- WHAT THE EXERCISE ASKS: Return each line exactly as written. Begin with the first line of the entries and end with the line that has "(75, 280) = (172, 376): none".

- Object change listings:
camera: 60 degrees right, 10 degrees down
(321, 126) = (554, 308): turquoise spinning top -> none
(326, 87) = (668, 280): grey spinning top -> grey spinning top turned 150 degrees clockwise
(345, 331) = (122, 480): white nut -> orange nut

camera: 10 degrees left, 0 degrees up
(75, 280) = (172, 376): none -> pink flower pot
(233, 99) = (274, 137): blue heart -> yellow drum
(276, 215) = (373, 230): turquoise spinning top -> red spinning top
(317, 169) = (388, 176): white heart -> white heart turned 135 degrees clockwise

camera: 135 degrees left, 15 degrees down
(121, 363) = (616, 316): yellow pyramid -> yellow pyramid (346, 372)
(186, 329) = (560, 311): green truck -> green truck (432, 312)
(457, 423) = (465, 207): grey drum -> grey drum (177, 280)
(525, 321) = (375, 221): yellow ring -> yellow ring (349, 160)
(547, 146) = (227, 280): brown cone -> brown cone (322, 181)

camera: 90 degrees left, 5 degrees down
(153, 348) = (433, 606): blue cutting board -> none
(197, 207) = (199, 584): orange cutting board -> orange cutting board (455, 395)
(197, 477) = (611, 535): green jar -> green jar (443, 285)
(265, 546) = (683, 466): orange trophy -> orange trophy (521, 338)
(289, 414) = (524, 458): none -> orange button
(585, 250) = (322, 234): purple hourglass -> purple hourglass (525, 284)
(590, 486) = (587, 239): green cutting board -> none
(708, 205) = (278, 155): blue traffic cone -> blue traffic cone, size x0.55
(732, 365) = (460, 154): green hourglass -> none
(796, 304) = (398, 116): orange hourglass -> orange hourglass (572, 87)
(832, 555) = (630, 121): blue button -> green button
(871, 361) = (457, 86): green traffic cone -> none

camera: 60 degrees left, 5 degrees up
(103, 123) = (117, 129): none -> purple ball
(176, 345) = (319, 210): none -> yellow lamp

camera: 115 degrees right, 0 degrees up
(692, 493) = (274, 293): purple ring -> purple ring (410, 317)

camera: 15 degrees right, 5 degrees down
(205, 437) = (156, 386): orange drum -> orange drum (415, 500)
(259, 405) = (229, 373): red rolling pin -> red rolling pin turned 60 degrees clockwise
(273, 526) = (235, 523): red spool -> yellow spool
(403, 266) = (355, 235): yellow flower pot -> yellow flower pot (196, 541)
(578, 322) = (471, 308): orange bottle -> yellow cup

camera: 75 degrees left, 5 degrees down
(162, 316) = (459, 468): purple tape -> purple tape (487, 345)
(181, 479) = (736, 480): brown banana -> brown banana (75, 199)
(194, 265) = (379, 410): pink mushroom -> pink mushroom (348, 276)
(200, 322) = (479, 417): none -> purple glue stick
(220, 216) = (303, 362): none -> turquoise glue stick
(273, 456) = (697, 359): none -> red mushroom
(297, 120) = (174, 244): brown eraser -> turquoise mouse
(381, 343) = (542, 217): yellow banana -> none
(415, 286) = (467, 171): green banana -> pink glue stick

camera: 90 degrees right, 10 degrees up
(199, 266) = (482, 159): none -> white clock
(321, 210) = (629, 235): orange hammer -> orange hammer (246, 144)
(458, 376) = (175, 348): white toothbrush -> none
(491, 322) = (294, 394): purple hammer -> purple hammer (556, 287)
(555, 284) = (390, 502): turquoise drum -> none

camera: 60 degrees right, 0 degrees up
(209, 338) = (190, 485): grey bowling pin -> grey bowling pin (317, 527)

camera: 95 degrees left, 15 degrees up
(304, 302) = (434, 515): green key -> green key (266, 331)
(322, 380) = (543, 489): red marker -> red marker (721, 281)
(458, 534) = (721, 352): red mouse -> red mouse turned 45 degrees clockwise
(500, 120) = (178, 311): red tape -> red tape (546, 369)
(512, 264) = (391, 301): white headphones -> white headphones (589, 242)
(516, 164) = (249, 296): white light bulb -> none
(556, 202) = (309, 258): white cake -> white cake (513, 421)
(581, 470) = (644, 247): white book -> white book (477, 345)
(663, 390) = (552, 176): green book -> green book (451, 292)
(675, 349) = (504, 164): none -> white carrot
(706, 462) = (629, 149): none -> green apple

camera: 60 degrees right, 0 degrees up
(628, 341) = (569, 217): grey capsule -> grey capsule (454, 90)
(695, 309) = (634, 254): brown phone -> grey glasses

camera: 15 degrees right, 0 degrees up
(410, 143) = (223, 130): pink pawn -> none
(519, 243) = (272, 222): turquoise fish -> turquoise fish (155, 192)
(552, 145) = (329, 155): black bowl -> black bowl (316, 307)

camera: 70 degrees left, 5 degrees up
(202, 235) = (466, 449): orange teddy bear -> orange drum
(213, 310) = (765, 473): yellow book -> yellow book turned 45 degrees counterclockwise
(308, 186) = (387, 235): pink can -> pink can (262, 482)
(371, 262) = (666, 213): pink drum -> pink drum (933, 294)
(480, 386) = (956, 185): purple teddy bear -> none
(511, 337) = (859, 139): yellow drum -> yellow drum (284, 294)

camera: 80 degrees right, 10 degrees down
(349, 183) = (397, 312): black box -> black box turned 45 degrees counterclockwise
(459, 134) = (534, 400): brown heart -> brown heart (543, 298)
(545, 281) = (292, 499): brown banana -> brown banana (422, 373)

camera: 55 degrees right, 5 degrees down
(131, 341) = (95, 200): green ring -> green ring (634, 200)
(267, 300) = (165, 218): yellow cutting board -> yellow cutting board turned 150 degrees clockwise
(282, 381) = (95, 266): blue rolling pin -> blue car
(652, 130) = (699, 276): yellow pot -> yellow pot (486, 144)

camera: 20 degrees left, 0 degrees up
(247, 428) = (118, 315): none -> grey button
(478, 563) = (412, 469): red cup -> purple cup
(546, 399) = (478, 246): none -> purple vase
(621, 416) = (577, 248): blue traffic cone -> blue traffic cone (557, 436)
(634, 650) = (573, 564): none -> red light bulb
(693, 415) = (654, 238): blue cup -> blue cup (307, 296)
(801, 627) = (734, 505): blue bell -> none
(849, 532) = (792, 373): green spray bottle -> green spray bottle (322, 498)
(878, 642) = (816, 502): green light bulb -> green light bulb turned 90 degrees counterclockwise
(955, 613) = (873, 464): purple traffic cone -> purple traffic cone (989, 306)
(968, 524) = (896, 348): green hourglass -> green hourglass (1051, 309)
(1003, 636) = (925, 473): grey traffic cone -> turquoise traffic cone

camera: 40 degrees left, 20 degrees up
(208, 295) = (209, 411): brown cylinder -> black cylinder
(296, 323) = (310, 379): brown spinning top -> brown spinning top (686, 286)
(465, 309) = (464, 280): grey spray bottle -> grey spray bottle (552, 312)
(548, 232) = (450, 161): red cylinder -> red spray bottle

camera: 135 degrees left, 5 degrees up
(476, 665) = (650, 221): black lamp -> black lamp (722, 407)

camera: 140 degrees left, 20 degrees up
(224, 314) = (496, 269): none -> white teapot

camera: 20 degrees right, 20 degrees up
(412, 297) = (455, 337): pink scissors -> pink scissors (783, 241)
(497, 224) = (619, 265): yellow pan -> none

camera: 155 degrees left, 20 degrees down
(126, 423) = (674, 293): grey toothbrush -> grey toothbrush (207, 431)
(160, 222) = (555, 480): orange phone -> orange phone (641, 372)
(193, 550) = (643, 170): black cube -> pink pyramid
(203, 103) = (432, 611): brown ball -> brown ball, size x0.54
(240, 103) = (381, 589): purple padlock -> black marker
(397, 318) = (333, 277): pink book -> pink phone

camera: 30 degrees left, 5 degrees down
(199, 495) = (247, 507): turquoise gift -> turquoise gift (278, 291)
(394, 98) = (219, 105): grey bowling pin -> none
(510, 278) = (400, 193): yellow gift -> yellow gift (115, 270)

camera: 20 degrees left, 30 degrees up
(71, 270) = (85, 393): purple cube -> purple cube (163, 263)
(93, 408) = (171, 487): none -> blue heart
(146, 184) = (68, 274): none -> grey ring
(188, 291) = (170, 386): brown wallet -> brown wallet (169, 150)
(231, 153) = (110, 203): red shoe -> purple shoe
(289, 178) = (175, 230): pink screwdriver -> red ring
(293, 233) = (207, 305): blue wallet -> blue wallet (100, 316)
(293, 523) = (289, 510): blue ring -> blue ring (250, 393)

- EXERCISE RESULT:
camera: 60 degrees right, 10 degrees down
(321, 126) = (554, 308): turquoise spinning top -> none
(326, 87) = (668, 280): grey spinning top -> grey spinning top turned 150 degrees clockwise
(345, 331) = (122, 480): white nut -> orange nut

camera: 10 degrees left, 0 degrees up
(75, 280) = (172, 376): none -> pink flower pot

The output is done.